### YOUR GOAL
Without any pictures, retype exactly the lines from the one with "(317, 155) = (117, 160): pink" through the final line of the records.

::: DATA

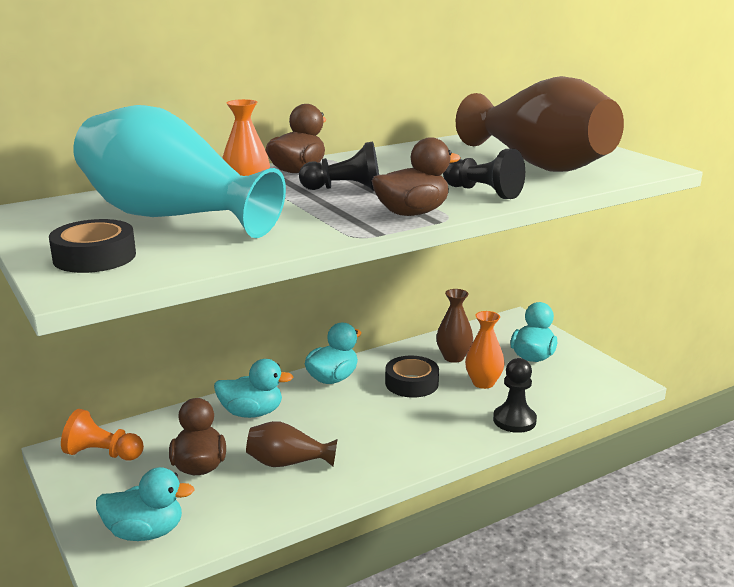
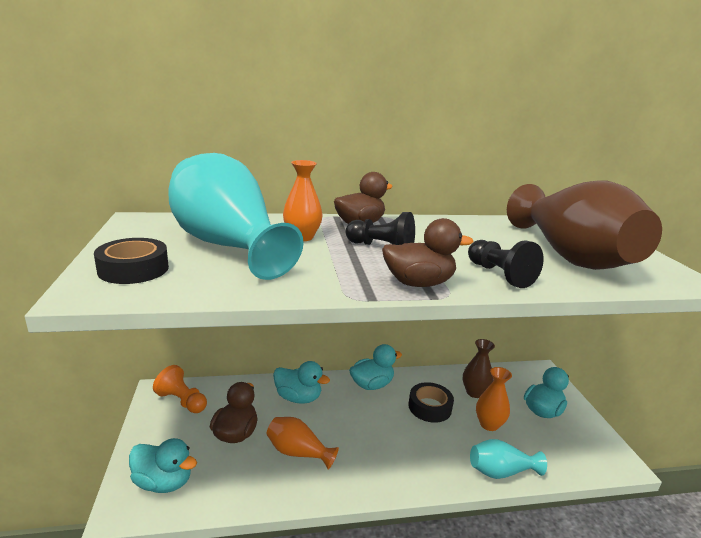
camera: 20 degrees right, 0 degrees up
(287, 463) = (298, 452): brown vase -> orange vase
(514, 420) = (501, 472): black pawn -> turquoise vase

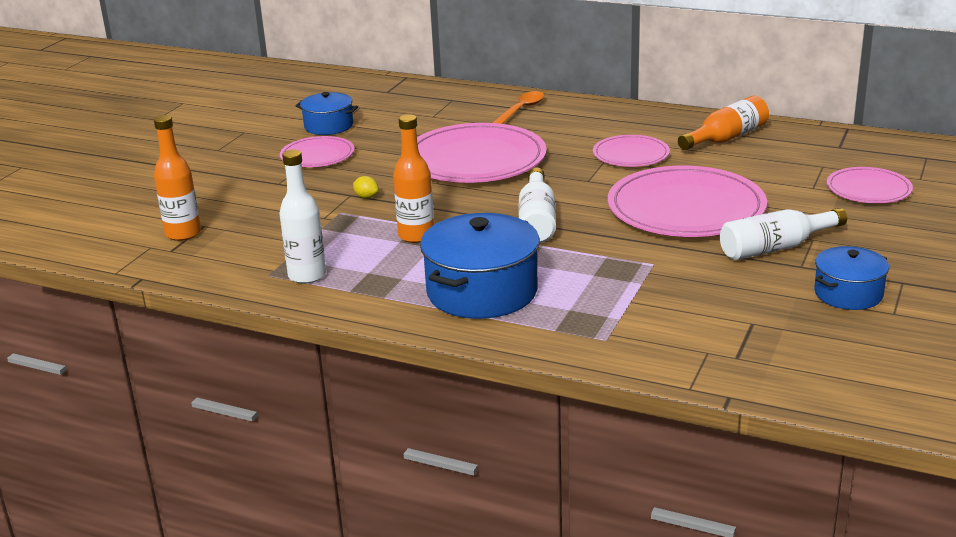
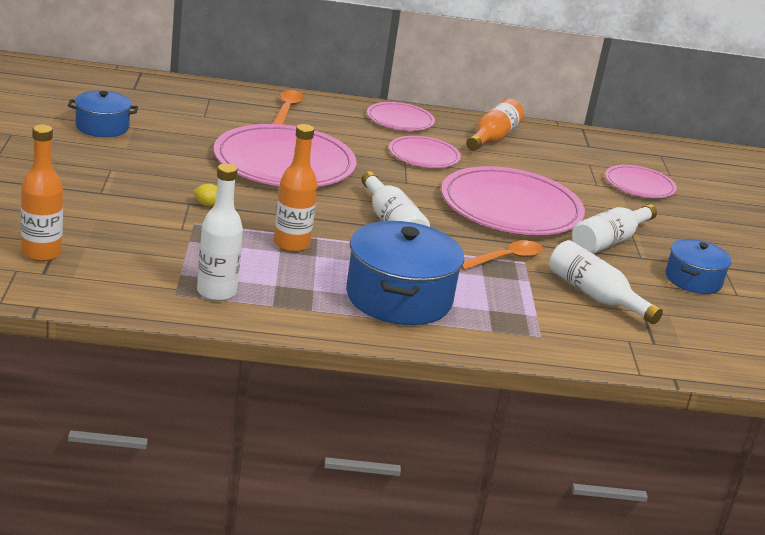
camera: 30 degrees left, 0 degrees up
(317, 155) = (117, 160): pink plate -> pink plate (400, 120)
(634, 260) = (505, 259): none -> orange spoon
(707, 303) = (595, 295): none -> white bottle

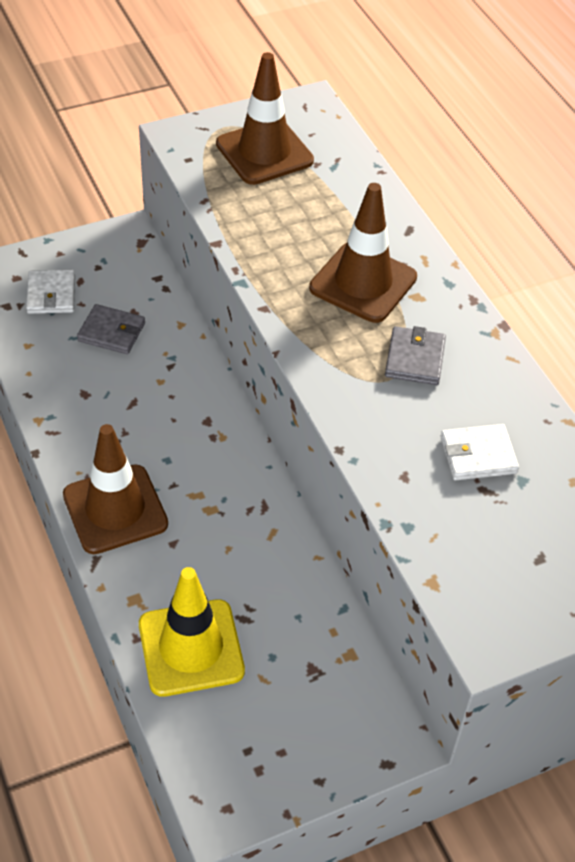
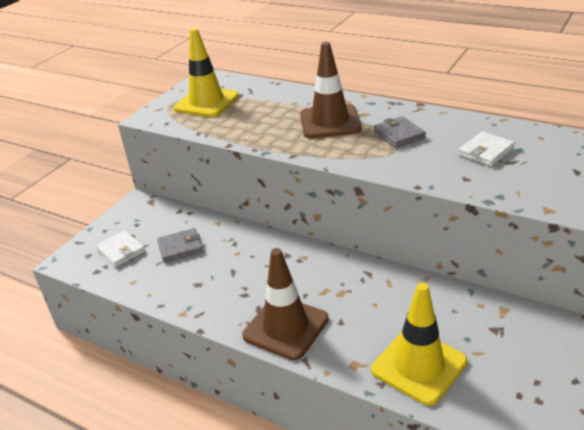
camera: 30 degrees left, 15 degrees down
(264, 152) = (206, 102): brown traffic cone -> yellow traffic cone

::::::

### RESULT BELOW
(317, 155) = (117, 160): pink plate -> pink plate (400, 120)
(634, 260) = (505, 259): none -> orange spoon
(707, 303) = (595, 295): none -> white bottle

camera: 30 degrees left, 15 degrees down
(264, 152) = (206, 102): brown traffic cone -> yellow traffic cone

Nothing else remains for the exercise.